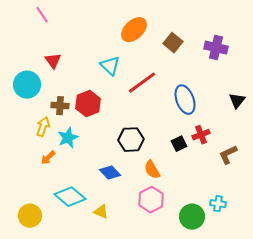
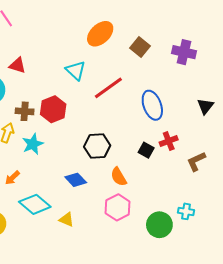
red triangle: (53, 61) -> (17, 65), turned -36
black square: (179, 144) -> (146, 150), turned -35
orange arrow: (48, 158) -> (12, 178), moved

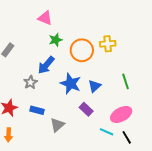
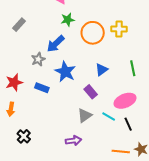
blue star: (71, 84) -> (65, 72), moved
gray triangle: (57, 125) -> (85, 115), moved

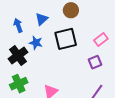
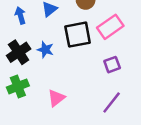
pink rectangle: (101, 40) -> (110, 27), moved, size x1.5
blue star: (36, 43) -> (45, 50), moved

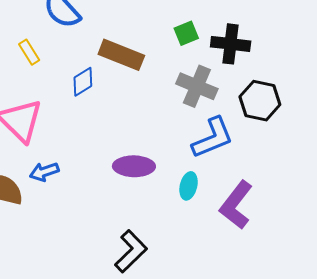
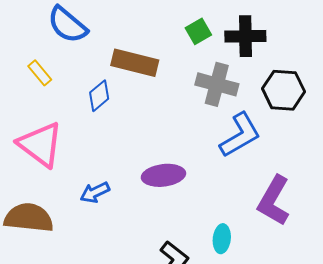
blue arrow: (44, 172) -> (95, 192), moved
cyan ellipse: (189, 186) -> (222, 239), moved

==========

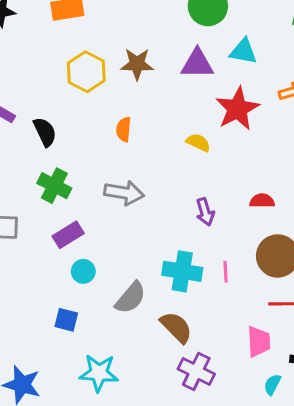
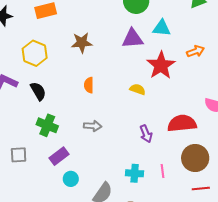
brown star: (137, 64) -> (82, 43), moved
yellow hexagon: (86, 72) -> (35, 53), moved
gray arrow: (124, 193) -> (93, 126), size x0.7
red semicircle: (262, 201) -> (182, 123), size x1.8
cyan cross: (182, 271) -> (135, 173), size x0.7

==========

**Task details**
In the listing above, find the line containing "gray triangle: (57, 125) -> (85, 115), moved" and the line containing "cyan ellipse: (189, 186) -> (222, 239), moved", then return both of them and every line between, exactly, without pictures.

**Solution to this task**
gray triangle: (57, 125) -> (85, 115), moved

pink rectangle: (101, 40) -> (110, 27), moved, size x1.5
blue star: (36, 43) -> (45, 50), moved

blue arrow: (44, 172) -> (95, 192), moved
cyan ellipse: (189, 186) -> (222, 239), moved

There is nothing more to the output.